> _What the task requires_:
Please lay out everything from the line containing "Hazelmoor [2036, 303]" down to the end of the material as a Markdown table with the columns Row and Material line, skipping blank lines.

> _Entries provided_:

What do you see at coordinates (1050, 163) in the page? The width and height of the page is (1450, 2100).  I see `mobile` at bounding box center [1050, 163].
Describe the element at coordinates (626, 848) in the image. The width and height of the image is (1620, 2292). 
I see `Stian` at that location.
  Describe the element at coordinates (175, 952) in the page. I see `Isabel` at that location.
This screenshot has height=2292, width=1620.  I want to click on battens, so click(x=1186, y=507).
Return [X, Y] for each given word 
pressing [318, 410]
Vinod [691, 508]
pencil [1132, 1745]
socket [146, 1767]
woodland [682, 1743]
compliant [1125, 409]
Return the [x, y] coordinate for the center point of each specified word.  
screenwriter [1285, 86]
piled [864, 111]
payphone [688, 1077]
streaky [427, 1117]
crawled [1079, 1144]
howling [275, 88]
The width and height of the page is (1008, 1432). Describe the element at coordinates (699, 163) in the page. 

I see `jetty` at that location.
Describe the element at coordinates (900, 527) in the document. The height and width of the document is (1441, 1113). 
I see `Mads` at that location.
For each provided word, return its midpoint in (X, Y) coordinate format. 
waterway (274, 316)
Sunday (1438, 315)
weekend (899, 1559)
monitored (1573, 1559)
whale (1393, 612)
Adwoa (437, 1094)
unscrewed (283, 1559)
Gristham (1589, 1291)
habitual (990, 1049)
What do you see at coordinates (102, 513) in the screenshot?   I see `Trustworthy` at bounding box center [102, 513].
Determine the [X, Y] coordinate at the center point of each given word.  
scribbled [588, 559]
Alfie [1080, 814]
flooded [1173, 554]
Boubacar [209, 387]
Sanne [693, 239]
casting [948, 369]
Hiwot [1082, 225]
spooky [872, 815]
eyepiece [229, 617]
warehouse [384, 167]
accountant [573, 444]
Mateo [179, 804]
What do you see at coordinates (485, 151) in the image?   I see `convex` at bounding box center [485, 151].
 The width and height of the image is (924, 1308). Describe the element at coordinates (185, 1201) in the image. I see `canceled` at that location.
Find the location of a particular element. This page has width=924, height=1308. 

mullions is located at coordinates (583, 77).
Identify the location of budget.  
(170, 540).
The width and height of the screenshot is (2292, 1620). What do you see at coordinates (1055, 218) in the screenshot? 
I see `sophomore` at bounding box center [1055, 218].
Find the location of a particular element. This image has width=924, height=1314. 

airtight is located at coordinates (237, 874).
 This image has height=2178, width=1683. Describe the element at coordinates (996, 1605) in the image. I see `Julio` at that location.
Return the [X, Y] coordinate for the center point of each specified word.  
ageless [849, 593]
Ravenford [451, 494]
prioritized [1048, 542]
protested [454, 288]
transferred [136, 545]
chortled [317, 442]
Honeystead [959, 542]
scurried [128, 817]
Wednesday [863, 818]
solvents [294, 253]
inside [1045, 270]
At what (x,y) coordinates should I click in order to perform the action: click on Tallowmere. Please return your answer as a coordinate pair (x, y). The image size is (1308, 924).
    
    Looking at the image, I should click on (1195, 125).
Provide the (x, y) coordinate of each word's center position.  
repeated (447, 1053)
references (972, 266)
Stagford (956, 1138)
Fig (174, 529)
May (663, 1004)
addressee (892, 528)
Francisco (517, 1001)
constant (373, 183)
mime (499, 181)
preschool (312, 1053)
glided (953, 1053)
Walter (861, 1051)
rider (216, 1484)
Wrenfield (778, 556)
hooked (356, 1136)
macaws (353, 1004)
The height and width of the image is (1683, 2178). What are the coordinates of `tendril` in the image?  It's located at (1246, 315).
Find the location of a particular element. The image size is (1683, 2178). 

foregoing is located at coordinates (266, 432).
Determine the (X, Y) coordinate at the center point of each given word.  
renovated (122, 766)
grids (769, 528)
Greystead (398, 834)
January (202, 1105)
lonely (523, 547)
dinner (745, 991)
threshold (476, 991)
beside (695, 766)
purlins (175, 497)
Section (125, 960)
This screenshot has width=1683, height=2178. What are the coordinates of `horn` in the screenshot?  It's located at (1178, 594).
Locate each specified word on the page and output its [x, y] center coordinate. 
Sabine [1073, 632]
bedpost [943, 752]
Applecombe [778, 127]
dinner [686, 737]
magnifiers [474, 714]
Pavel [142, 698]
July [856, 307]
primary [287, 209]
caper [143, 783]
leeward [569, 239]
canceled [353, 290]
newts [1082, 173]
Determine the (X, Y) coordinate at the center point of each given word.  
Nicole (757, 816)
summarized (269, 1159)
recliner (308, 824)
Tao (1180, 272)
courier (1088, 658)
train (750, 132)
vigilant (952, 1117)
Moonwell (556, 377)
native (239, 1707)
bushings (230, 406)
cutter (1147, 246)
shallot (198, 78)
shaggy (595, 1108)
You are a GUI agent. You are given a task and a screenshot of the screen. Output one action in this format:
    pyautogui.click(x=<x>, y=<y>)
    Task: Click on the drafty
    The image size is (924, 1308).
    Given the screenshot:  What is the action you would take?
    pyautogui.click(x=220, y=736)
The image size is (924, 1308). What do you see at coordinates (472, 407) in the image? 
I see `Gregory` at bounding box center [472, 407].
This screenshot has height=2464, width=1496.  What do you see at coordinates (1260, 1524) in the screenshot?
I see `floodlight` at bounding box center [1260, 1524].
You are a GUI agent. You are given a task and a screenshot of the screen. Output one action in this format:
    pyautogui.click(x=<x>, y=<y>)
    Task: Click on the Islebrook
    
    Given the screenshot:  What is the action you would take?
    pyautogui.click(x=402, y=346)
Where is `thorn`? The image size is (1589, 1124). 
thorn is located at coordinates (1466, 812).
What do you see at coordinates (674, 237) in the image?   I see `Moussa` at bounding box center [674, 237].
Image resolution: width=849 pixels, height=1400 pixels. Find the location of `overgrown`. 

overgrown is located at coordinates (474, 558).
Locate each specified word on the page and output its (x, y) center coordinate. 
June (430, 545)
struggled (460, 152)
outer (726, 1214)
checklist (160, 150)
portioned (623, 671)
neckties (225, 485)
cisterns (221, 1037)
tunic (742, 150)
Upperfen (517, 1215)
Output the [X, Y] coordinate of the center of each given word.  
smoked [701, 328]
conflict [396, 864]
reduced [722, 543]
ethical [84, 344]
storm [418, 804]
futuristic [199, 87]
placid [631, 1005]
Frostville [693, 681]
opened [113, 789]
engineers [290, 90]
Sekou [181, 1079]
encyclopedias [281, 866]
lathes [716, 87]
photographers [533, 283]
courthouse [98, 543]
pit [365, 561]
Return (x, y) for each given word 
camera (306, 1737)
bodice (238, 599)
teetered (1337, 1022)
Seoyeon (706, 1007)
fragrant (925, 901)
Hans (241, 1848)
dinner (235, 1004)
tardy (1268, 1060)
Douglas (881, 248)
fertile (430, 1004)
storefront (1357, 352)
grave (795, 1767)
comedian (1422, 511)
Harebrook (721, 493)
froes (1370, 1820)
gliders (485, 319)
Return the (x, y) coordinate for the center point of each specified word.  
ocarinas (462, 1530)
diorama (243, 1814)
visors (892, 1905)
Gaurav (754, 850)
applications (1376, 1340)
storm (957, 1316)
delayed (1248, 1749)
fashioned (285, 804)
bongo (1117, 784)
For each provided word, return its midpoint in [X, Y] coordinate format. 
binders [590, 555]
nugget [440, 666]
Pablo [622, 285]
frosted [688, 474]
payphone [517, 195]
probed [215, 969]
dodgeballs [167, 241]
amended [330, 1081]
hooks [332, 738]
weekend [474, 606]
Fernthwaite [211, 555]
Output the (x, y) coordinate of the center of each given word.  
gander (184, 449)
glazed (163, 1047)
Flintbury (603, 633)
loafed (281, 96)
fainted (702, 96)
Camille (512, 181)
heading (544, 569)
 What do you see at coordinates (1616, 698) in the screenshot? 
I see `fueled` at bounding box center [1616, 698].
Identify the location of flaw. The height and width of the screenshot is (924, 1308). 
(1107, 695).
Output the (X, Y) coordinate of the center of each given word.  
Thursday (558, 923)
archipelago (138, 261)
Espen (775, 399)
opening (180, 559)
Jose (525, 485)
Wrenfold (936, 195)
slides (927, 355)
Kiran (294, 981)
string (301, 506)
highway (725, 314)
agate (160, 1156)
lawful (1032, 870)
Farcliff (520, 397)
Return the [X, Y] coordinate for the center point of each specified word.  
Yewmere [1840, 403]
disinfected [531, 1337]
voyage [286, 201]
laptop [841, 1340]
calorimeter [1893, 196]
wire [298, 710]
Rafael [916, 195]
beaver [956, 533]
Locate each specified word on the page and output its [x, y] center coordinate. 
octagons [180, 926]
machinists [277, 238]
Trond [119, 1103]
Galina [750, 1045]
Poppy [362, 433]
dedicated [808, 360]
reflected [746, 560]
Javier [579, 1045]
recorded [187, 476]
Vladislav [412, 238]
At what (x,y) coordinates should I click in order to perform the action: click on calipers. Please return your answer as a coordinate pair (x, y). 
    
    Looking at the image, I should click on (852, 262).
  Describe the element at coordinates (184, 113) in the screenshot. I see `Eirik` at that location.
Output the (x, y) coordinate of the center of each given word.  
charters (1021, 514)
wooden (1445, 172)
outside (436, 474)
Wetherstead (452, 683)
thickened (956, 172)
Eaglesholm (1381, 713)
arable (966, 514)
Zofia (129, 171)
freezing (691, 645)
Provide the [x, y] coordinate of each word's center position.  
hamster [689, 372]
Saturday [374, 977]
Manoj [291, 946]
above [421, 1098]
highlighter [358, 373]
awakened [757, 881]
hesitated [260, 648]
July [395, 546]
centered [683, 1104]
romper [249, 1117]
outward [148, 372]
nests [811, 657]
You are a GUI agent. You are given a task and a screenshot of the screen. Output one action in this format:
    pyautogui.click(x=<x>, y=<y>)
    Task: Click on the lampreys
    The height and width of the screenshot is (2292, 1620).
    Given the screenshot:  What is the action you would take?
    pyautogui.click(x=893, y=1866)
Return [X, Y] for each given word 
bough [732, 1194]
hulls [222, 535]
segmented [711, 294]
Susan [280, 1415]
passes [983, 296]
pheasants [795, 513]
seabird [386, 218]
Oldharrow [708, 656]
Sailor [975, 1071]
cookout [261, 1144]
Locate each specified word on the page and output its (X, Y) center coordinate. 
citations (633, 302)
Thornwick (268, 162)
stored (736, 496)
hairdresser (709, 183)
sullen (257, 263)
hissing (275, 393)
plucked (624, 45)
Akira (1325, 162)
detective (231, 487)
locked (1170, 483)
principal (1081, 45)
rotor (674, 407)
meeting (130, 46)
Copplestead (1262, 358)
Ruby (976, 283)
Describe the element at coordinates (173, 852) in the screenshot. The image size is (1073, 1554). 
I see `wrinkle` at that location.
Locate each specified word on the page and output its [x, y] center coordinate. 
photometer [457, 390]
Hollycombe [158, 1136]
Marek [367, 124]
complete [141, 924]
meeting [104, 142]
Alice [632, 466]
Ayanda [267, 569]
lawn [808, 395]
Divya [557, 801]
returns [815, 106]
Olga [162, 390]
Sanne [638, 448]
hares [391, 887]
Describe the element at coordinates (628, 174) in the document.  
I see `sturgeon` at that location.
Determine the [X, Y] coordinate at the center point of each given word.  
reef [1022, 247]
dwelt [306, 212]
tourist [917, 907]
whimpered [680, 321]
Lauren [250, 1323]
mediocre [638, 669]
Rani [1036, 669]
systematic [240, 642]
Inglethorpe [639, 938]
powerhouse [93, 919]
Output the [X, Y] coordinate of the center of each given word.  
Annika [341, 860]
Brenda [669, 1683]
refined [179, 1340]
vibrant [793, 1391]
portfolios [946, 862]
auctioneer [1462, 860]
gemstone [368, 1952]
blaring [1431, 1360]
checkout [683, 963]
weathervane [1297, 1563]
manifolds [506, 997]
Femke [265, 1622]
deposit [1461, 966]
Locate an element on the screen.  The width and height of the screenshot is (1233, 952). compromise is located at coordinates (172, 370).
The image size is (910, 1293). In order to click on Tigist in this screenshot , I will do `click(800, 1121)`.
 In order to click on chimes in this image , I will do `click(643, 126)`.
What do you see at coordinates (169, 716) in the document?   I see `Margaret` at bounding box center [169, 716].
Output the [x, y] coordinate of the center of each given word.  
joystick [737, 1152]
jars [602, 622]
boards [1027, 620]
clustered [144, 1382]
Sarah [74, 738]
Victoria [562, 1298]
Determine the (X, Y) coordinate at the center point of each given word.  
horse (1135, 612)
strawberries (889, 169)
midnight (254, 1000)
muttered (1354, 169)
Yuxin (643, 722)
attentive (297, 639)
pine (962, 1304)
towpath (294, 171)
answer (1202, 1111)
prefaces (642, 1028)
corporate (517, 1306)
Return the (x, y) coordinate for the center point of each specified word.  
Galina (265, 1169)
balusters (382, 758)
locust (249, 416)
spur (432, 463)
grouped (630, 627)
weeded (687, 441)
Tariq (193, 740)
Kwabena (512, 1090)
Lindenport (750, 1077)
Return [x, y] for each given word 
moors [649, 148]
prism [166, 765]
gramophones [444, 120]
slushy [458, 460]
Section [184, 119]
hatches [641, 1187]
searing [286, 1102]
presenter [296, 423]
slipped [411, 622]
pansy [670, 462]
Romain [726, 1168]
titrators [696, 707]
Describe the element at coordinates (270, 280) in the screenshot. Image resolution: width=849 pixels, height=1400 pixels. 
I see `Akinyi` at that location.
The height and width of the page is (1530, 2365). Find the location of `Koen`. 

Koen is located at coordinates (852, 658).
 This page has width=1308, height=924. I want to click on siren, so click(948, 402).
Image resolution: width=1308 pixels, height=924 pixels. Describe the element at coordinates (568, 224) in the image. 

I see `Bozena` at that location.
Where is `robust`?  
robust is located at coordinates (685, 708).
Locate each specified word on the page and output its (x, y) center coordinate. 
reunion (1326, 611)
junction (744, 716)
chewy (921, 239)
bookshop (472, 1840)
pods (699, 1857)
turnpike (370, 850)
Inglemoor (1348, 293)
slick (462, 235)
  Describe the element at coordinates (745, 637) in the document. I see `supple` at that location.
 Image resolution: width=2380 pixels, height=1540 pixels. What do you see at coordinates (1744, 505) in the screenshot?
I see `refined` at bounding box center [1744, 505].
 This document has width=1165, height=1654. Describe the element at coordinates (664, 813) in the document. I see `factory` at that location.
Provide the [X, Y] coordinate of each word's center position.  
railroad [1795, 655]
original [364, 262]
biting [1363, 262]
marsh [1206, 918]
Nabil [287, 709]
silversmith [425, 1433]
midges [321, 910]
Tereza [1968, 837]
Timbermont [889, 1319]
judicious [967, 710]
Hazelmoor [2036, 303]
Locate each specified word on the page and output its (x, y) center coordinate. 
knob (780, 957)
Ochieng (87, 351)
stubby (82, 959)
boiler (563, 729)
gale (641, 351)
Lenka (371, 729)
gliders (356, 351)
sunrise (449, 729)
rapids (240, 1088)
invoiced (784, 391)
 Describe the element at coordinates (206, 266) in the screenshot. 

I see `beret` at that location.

> _Response below_:
| Row | Material line |
|---|---|
| 1 | Hazelmoor [2036, 303] |
| 2 | Locate each specified word on the page and output its (x, y) center coordinate.  |
| 3 | knob (780, 957) |
| 4 | Ochieng (87, 351) |
| 5 | stubby (82, 959) |
| 6 | boiler (563, 729) |
| 7 | gale (641, 351) |
| 8 | Lenka (371, 729) |
| 9 | gliders (356, 351) |
| 10 | sunrise (449, 729) |
| 11 | rapids (240, 1088) |
| 12 | invoiced (784, 391) |
| 13 |  Describe the element at coordinates (206, 266) in the screenshot.  |
| 14 | I see `beret` at that location. |